→ **INPUT**:

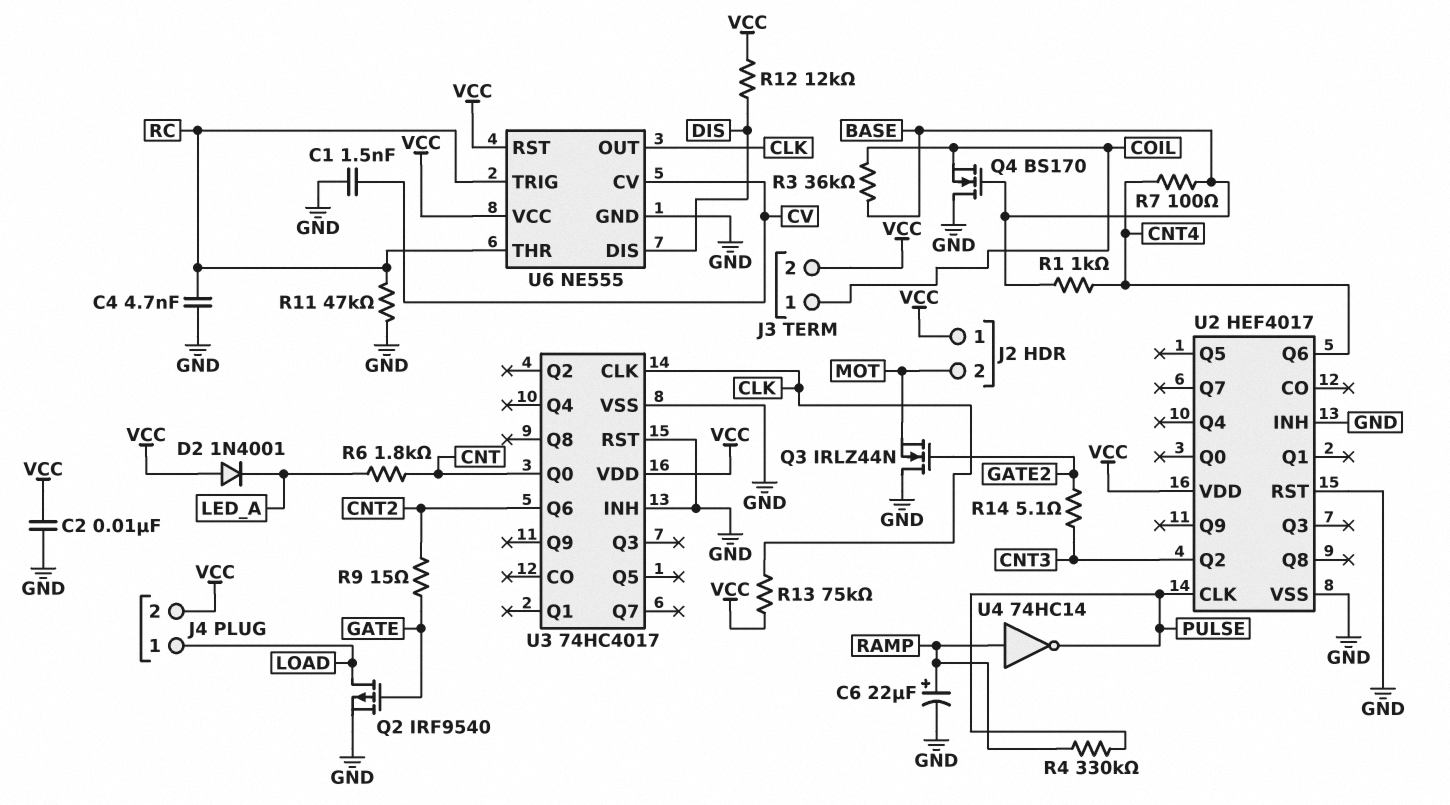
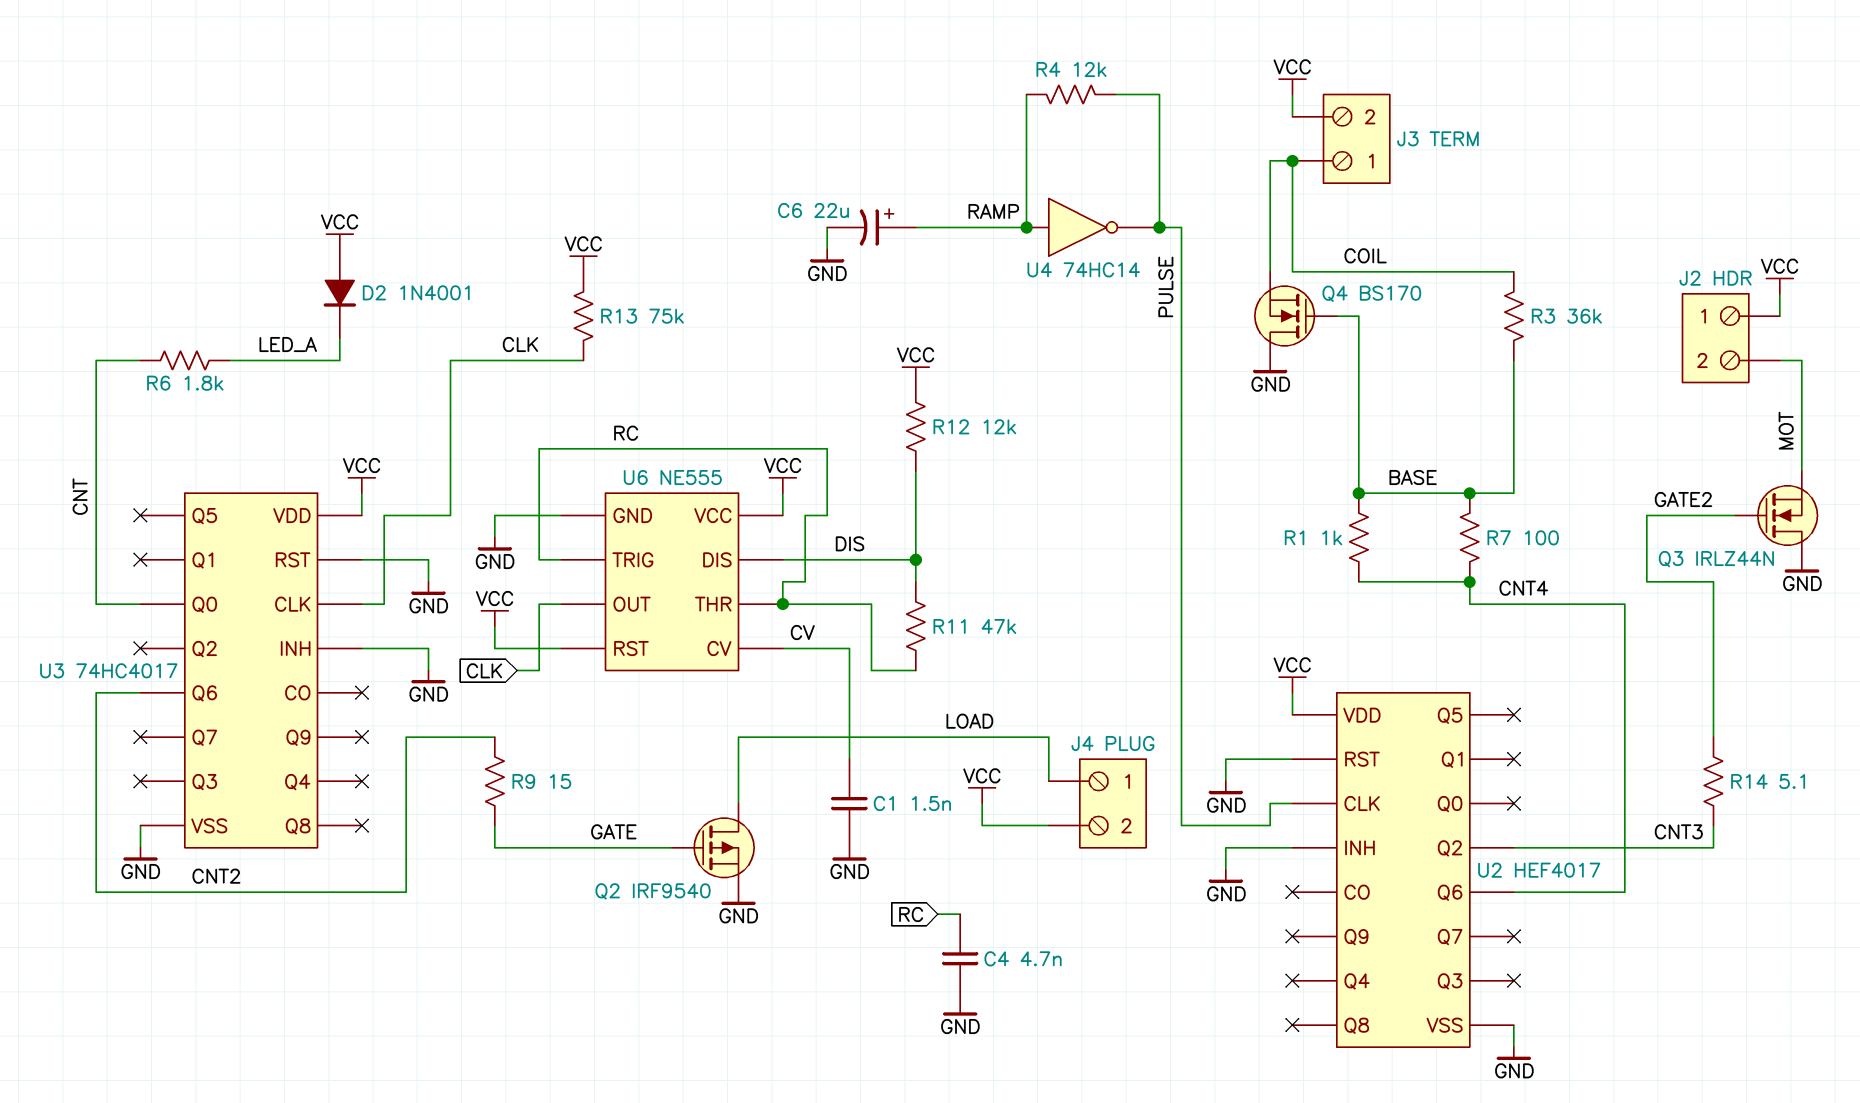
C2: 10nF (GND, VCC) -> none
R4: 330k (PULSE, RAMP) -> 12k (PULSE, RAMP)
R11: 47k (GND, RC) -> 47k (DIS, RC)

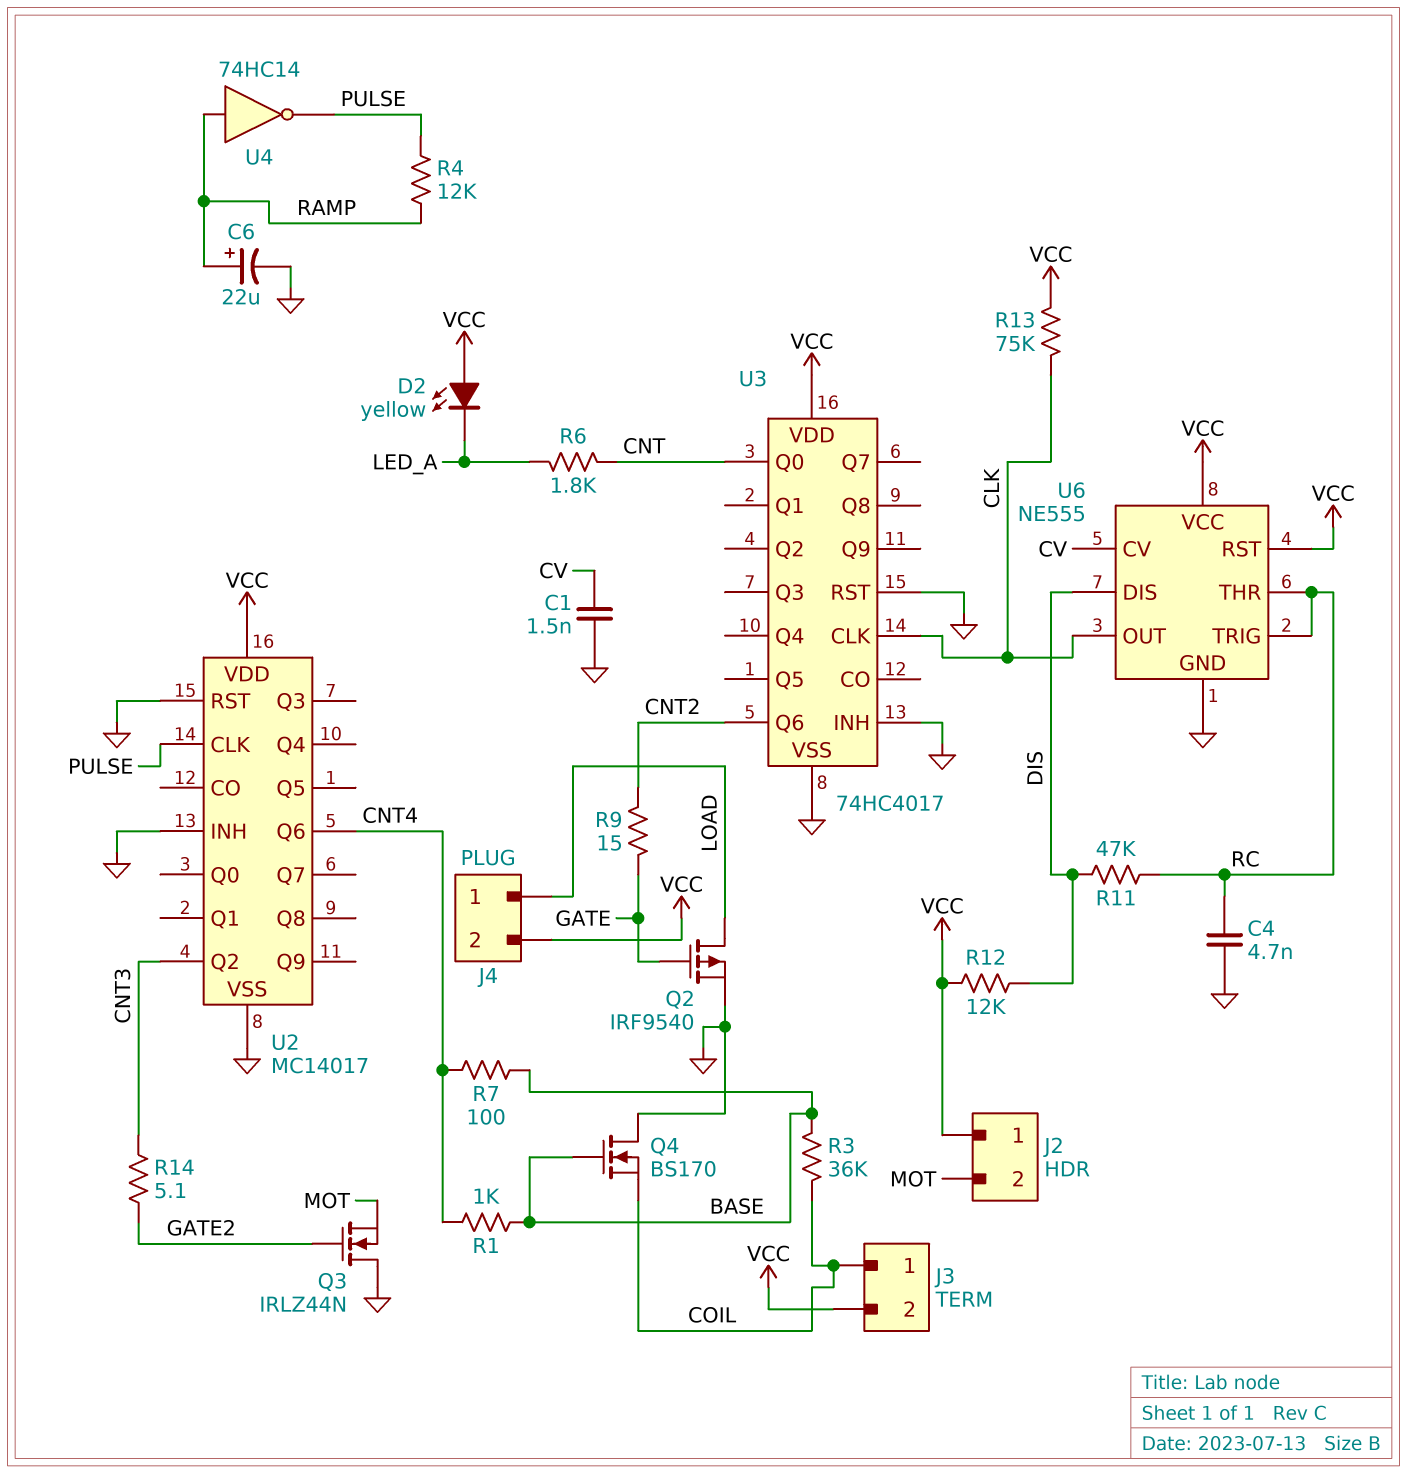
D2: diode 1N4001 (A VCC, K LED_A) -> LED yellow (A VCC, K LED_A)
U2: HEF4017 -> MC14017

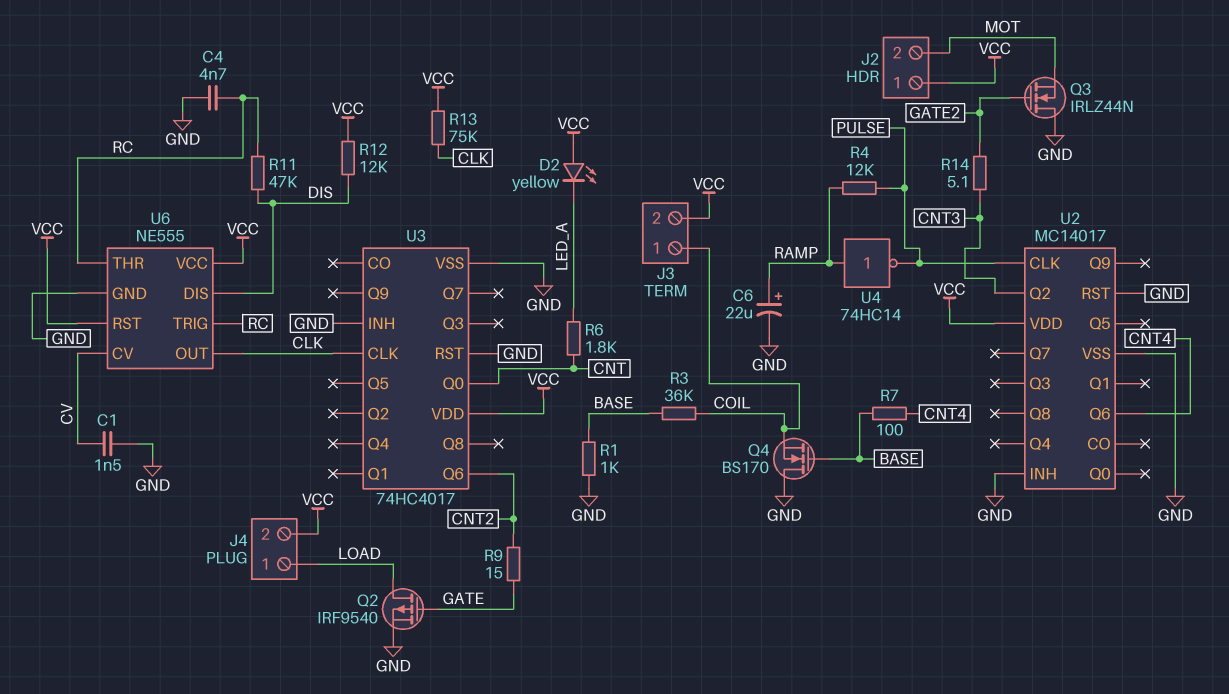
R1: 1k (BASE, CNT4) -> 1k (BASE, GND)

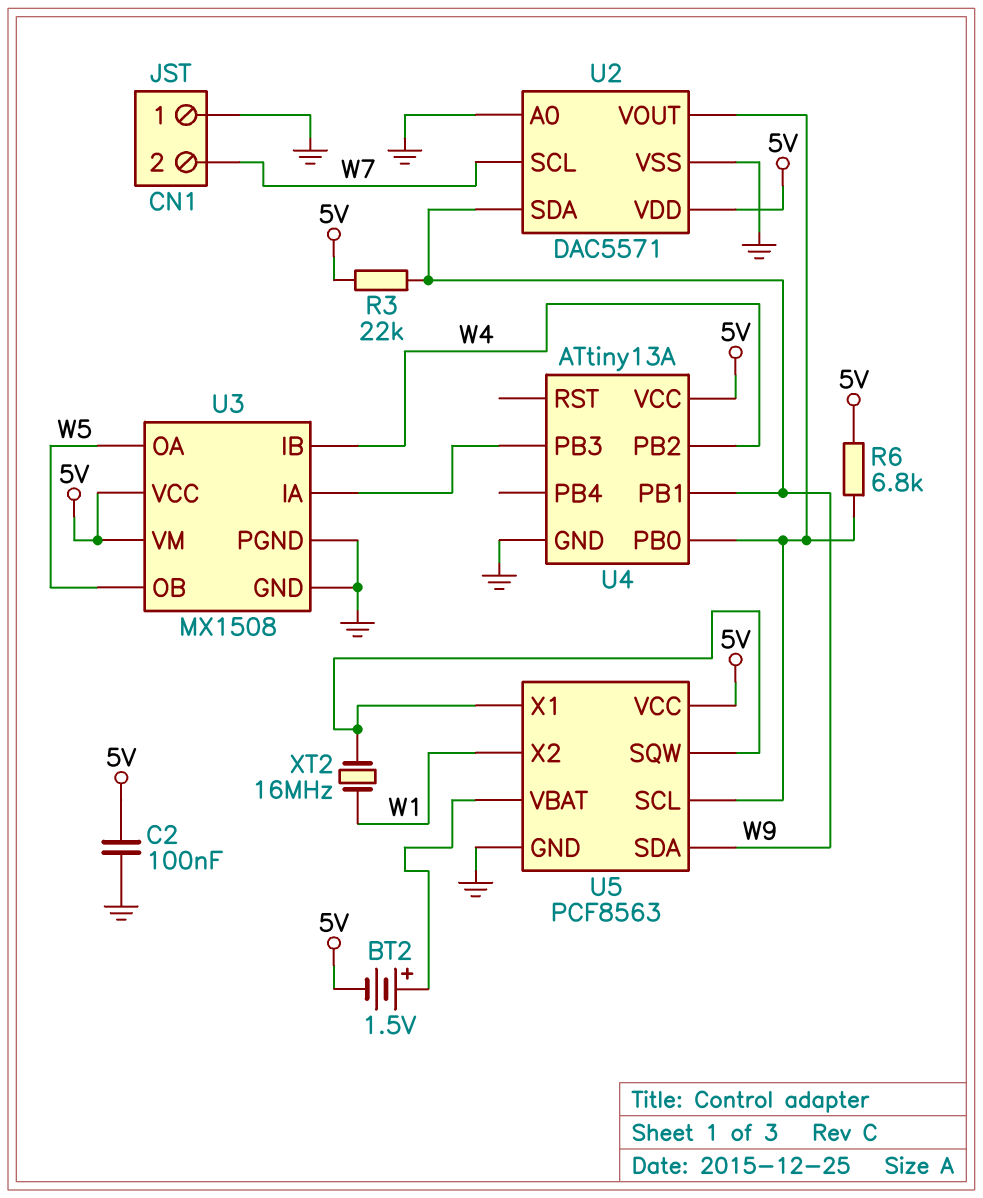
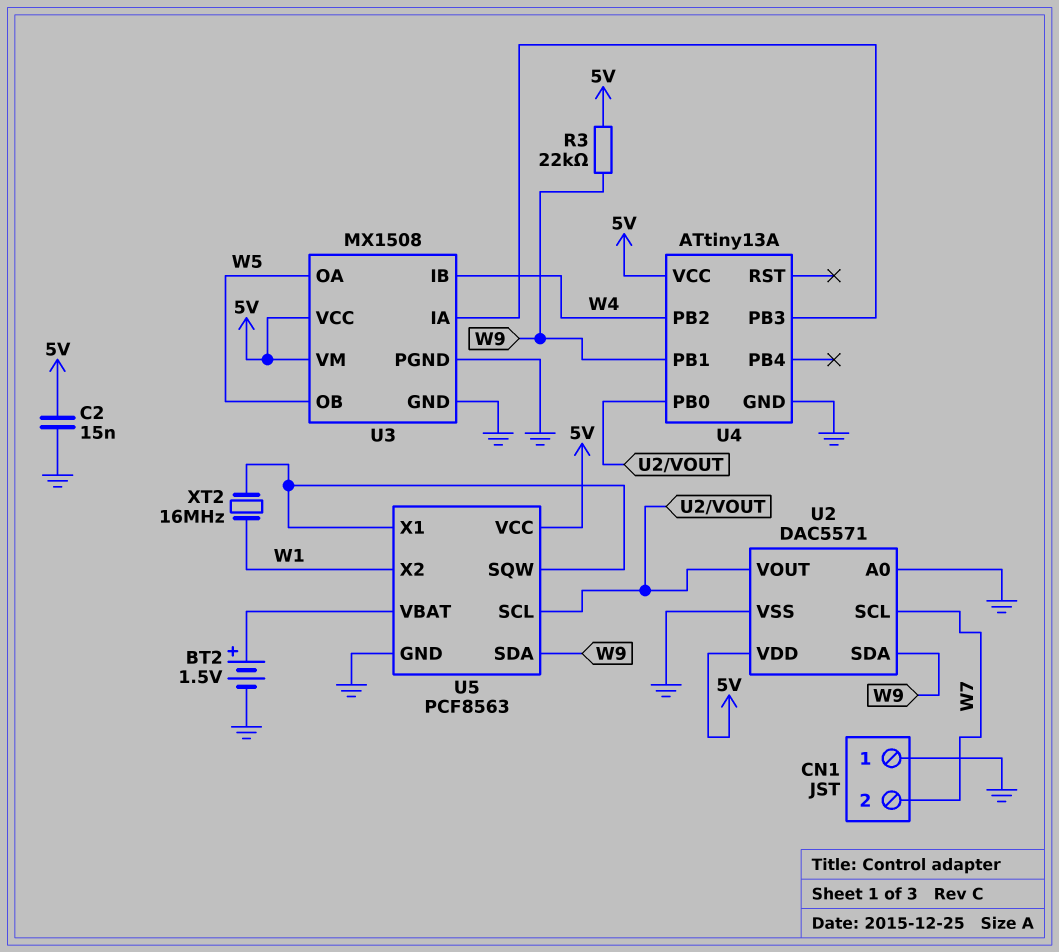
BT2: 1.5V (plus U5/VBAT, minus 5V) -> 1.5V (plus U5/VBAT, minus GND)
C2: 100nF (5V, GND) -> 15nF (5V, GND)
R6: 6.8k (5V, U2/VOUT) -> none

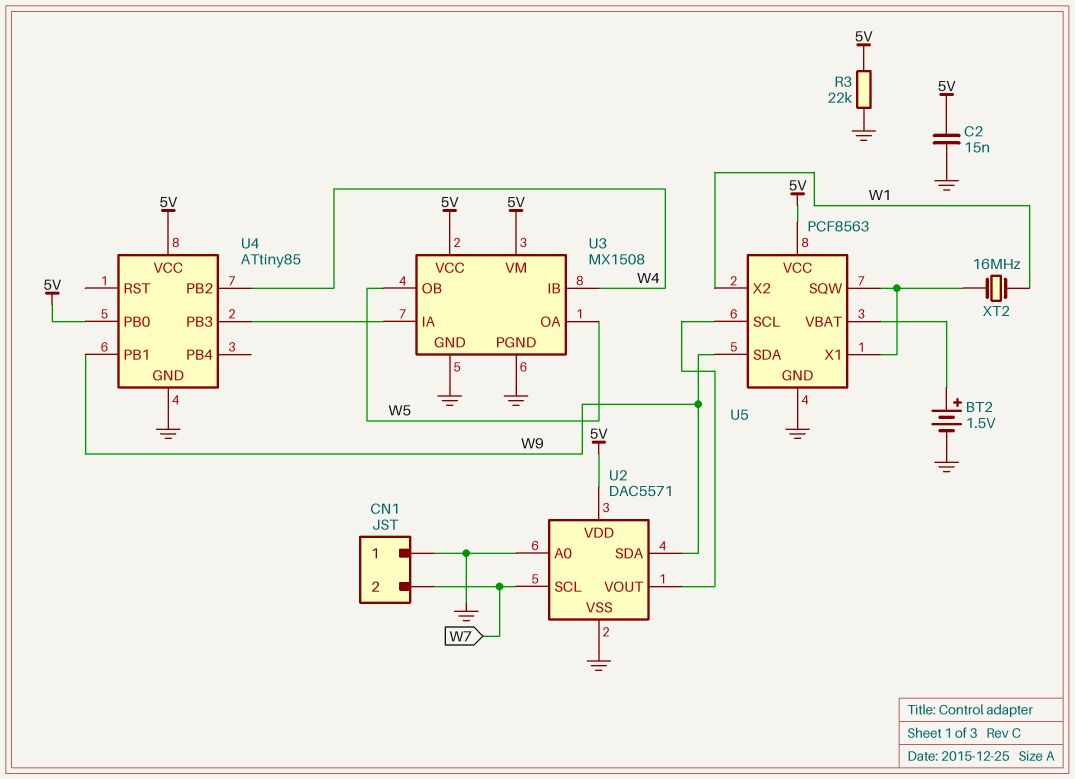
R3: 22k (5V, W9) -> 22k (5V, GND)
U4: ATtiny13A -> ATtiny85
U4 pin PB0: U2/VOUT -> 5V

→ **TO DO**: Give back the data verbatim. The pictures are not part of the copy.

→ **FINISHED TASK**:
C2: 10nF (GND, VCC) -> none
R4: 330k (PULSE, RAMP) -> 12k (PULSE, RAMP)
R11: 47k (GND, RC) -> 47k (DIS, RC)

D2: diode 1N4001 (A VCC, K LED_A) -> LED yellow (A VCC, K LED_A)
U2: HEF4017 -> MC14017

R1: 1k (BASE, CNT4) -> 1k (BASE, GND)

BT2: 1.5V (plus U5/VBAT, minus 5V) -> 1.5V (plus U5/VBAT, minus GND)
C2: 100nF (5V, GND) -> 15nF (5V, GND)
R6: 6.8k (5V, U2/VOUT) -> none

R3: 22k (5V, W9) -> 22k (5V, GND)
U4: ATtiny13A -> ATtiny85
U4 pin PB0: U2/VOUT -> 5V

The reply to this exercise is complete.